PROBLEM REQUIREMENTS.
Please set down only the lines that run from the one containing "The scarlet bucket" to the end of the listing below, exactly as written.

Top of RECORDS

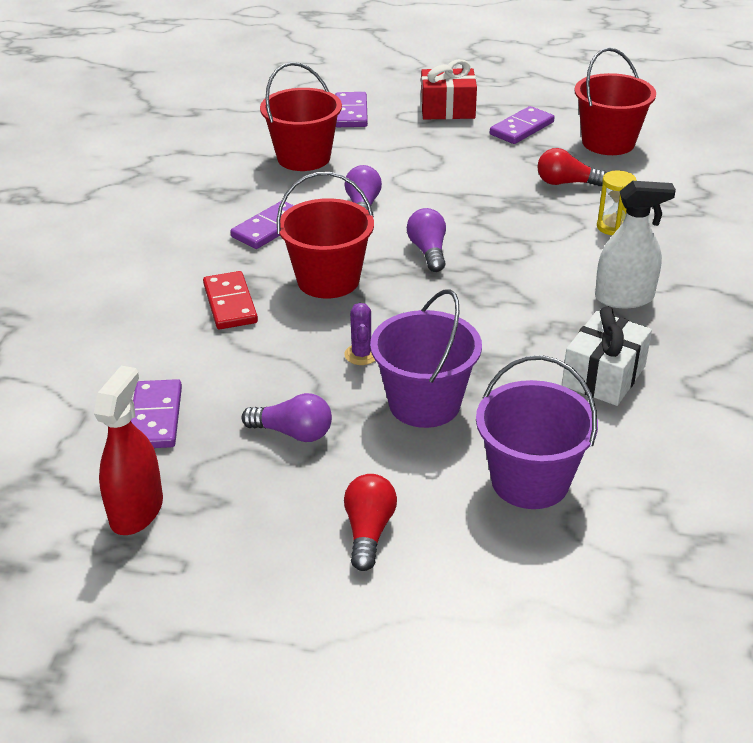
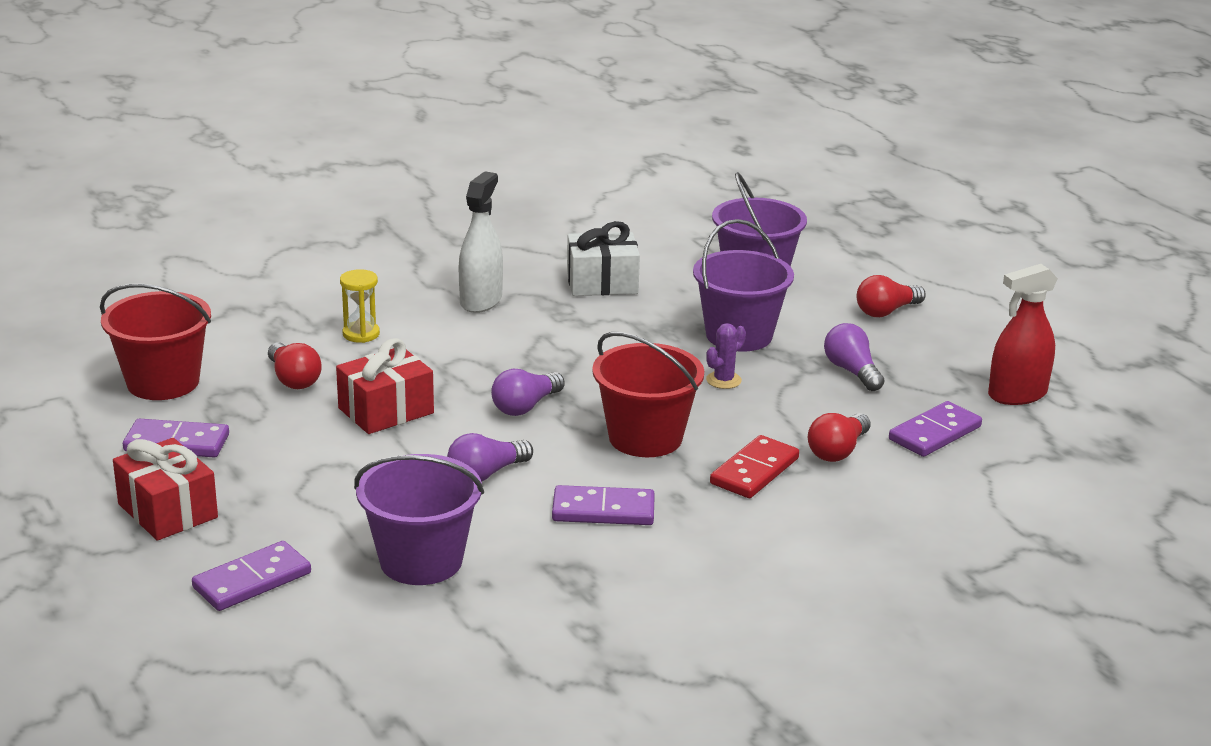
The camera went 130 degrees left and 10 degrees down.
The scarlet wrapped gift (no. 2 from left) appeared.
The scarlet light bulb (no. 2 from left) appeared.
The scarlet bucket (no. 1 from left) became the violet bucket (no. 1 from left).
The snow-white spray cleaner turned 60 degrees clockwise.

Bottom of RECORDS

TASK OUTPUT.
The scarlet bucket (no. 1 from left) became the violet bucket (no. 1 from left).
The snow-white spray cleaner turned 60 degrees clockwise.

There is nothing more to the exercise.